■ What is needed:
So that nothing is lost, restate each entry exactly as supplied.

(Scene change data)
==========
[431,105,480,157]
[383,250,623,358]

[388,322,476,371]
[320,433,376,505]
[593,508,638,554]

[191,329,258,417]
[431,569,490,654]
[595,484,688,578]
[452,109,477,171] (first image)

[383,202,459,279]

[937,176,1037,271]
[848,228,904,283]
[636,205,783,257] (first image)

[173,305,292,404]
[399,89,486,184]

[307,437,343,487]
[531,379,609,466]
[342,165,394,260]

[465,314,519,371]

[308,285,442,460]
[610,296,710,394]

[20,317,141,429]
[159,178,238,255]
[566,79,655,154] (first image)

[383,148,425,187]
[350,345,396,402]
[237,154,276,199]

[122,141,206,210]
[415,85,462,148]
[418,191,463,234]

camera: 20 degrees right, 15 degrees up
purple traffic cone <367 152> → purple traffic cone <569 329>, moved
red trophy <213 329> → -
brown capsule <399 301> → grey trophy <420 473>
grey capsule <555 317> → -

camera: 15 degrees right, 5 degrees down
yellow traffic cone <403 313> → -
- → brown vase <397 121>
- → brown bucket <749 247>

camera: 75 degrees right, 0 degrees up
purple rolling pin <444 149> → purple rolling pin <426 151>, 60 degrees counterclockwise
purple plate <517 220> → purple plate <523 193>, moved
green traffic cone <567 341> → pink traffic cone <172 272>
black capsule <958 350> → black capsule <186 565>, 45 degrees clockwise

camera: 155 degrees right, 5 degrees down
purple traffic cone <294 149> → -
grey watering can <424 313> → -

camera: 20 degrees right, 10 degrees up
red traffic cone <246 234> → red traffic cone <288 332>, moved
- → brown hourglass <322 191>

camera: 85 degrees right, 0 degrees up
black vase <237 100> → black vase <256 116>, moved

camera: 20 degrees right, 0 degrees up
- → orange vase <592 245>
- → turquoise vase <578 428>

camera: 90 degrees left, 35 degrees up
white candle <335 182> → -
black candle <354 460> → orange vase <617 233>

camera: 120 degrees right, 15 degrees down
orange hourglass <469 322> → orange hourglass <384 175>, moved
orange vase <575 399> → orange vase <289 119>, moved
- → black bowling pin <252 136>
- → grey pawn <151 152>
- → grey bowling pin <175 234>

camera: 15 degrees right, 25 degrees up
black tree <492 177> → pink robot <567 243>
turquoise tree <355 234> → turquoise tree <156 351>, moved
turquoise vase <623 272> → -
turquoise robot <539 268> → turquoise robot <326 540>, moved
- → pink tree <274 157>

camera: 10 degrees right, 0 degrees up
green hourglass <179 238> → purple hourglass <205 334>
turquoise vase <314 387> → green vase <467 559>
==========
■ Task result:
[431,105,480,157]
[383,250,623,358]

[388,322,476,371]
[320,433,376,505]
[593,508,638,554]

[191,329,258,417]
[431,569,490,654]
[595,484,688,578]
[452,109,477,171] (first image)

[383,202,459,279]

[937,176,1037,271]
[848,228,904,283]
[636,205,783,257] (first image)

[173,305,292,404]
[399,89,486,184]

[307,437,343,487]
[531,379,609,466]
[342,165,394,260]

[465,314,519,371]

[308,285,442,460]
[610,296,710,394]

[20,317,141,429]
[159,178,238,255]
[566,79,655,154] (first image)

[383,148,425,187]
[350,345,396,402]
[237,154,276,199]

[122,141,206,210]
[415,85,462,148]
[418,191,463,234]

camera: 20 degrees right, 15 degrees up
purple traffic cone <367 152> → purple traffic cone <569 329>, moved
red trophy <213 329> → -
brown capsule <399 301> → grey trophy <420 473>
grey capsule <555 317> → -

camera: 15 degrees right, 5 degrees down
yellow traffic cone <403 313> → -
- → brown vase <397 121>
- → brown bucket <749 247>

camera: 75 degrees right, 0 degrees up
purple rolling pin <444 149> → purple rolling pin <426 151>, 60 degrees counterclockwise
purple plate <517 220> → purple plate <523 193>, moved
green traffic cone <567 341> → pink traffic cone <172 272>
black capsule <958 350> → black capsule <186 565>, 45 degrees clockwise

camera: 155 degrees right, 5 degrees down
purple traffic cone <294 149> → -
grey watering can <424 313> → -

camera: 20 degrees right, 10 degrees up
red traffic cone <246 234> → red traffic cone <288 332>, moved
- → brown hourglass <322 191>

camera: 85 degrees right, 0 degrees up
black vase <237 100> → black vase <256 116>, moved

camera: 20 degrees right, 0 degrees up
- → orange vase <592 245>
- → turquoise vase <578 428>

camera: 90 degrees left, 35 degrees up
white candle <335 182> → -
black candle <354 460> → orange vase <617 233>

camera: 120 degrees right, 15 degrees down
orange hourglass <469 322> → orange hourglass <384 175>, moved
orange vase <575 399> → orange vase <289 119>, moved
- → black bowling pin <252 136>
- → grey pawn <151 152>
- → grey bowling pin <175 234>

camera: 15 degrees right, 25 degrees up
black tree <492 177> → pink robot <567 243>
turquoise tree <355 234> → turquoise tree <156 351>, moved
turquoise vase <623 272> → -
turquoise robot <539 268> → turquoise robot <326 540>, moved
- → pink tree <274 157>

camera: 10 degrees right, 0 degrees up
green hourglass <179 238> → purple hourglass <205 334>
turquoise vase <314 387> → green vase <467 559>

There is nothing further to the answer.